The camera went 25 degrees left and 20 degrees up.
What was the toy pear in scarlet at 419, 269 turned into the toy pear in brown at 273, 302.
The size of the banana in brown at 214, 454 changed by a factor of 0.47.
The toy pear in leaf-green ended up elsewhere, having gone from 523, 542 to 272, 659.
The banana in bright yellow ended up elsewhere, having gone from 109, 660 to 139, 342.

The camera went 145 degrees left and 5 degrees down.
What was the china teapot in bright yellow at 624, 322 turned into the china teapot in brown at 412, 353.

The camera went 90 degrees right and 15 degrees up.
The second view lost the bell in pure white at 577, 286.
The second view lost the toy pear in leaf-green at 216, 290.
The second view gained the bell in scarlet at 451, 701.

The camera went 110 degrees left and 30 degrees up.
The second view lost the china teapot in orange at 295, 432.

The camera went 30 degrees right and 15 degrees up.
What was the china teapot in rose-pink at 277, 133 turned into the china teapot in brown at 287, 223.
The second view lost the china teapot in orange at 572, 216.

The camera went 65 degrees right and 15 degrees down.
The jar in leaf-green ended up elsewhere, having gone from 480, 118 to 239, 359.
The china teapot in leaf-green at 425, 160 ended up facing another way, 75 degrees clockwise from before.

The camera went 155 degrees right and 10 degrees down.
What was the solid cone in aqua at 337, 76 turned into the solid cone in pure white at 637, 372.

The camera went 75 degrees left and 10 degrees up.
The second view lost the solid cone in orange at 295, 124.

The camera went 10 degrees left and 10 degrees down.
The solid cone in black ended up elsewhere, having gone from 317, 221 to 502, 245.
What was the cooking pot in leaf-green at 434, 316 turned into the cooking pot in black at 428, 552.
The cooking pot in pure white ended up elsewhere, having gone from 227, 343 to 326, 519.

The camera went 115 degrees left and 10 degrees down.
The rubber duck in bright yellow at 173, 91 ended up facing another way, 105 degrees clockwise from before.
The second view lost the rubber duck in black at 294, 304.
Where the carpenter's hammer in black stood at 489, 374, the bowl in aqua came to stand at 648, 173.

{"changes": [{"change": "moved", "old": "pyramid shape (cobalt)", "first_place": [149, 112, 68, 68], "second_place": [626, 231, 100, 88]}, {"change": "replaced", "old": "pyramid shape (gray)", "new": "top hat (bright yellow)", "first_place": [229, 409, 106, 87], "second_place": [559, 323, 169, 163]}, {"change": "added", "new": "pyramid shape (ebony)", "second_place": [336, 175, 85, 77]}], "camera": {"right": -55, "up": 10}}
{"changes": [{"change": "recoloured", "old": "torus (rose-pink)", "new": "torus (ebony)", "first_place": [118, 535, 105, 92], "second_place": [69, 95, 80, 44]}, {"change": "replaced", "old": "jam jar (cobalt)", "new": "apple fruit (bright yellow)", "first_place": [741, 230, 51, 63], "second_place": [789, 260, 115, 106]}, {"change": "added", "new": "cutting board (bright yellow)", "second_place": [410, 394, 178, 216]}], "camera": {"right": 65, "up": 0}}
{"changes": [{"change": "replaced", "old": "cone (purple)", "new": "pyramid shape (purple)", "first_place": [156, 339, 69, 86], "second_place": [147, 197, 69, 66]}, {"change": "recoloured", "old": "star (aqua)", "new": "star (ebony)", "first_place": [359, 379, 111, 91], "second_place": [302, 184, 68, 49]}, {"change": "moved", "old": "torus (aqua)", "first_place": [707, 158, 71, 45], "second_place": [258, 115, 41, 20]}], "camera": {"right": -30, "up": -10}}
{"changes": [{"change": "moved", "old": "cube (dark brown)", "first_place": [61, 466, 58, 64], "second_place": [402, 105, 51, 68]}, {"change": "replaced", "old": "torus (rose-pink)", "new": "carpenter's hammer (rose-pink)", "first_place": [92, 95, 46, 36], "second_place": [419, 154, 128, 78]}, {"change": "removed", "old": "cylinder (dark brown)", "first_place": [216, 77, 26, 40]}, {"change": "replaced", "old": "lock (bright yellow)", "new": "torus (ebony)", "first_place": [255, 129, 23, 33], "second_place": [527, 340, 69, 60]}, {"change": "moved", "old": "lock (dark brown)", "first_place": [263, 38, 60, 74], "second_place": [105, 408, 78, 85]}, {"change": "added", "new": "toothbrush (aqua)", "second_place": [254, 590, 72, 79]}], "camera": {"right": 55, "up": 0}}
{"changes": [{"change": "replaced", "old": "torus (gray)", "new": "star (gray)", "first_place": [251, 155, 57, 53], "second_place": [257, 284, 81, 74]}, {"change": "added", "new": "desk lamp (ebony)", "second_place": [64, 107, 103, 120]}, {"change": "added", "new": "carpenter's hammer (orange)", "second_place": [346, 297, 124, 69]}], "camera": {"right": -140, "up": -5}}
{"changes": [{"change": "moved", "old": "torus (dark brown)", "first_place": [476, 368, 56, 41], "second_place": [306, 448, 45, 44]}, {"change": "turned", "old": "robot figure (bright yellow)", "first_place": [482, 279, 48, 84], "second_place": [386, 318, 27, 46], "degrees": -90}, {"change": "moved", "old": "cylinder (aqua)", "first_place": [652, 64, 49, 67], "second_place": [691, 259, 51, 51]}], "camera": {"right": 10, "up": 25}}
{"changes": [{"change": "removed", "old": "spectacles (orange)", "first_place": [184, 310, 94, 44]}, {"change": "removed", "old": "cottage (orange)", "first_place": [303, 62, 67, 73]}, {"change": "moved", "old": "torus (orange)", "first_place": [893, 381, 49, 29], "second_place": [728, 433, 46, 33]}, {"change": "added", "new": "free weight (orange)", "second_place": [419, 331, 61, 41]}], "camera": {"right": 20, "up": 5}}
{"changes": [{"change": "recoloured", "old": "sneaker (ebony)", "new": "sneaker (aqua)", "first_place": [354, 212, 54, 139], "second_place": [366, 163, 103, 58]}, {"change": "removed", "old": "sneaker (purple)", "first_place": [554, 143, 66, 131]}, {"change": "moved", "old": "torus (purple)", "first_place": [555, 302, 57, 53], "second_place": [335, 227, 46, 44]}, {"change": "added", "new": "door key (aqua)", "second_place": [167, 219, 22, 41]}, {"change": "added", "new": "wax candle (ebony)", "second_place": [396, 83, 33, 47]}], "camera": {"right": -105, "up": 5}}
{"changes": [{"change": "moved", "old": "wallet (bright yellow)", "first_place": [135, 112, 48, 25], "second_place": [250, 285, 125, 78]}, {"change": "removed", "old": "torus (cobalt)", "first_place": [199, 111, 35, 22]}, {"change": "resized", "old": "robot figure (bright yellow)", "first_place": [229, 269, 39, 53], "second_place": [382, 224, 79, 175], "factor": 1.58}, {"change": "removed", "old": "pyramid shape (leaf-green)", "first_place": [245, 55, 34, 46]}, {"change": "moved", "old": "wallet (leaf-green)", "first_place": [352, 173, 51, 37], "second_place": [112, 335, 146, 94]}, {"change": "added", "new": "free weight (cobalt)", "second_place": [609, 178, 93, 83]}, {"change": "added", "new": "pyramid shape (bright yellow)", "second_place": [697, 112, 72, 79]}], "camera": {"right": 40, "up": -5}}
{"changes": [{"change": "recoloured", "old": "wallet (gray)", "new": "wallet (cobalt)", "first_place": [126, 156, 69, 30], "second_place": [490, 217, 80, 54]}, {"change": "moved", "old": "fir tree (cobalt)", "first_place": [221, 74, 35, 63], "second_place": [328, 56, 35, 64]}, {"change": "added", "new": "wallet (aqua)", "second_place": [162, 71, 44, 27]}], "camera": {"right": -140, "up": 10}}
□ □ □ □ □
▸ WHAT IS NEEDED: Copy back the listing above exactly, but only from the line with "The size of" through the line with "The toy pear in leaf-green ended", both ends included.

▸ ANSWER SECTION:
The size of the banana in brown at 214, 454 changed by a factor of 0.47.
The toy pear in leaf-green ended up elsewhere, having gone from 523, 542 to 272, 659.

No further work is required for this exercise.